Repeat all the lines below exactly, but omit the pictures.

## Exercise data
- - - - -
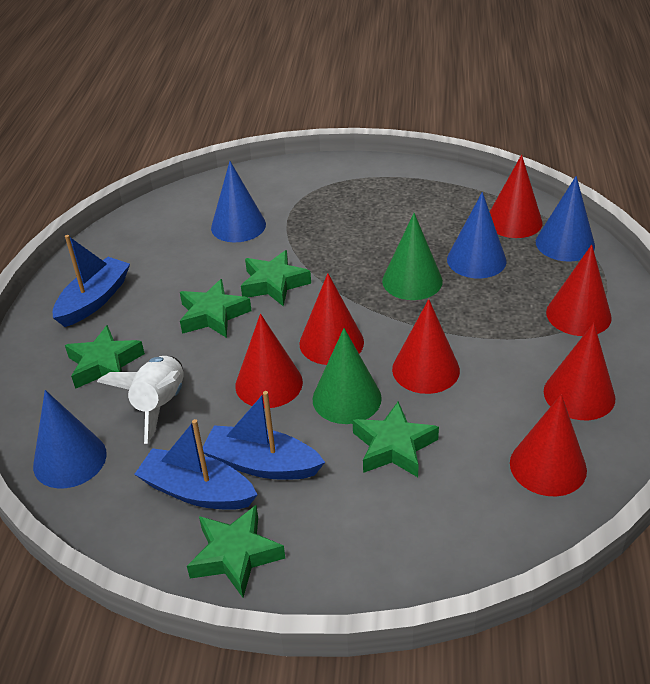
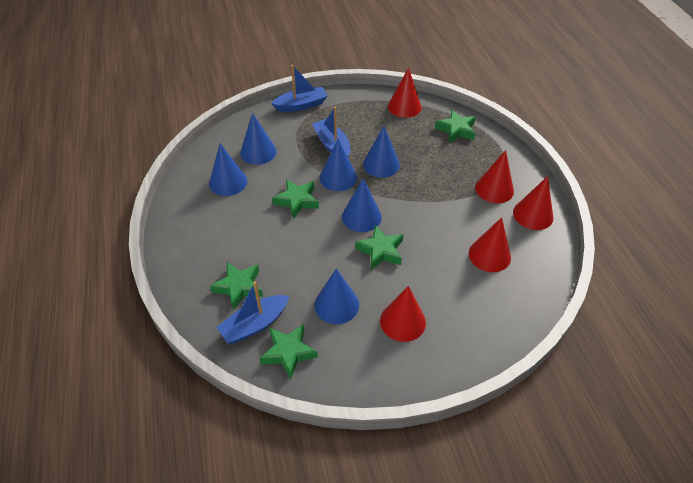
blue cone: 4 -> 6
green cone: 2 -> 0
red cone: 7 -> 5
white rocket: 1 -> 0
- - - - -
## Exercise solution
blue cone: 4 -> 6
green cone: 2 -> 0
red cone: 7 -> 5
white rocket: 1 -> 0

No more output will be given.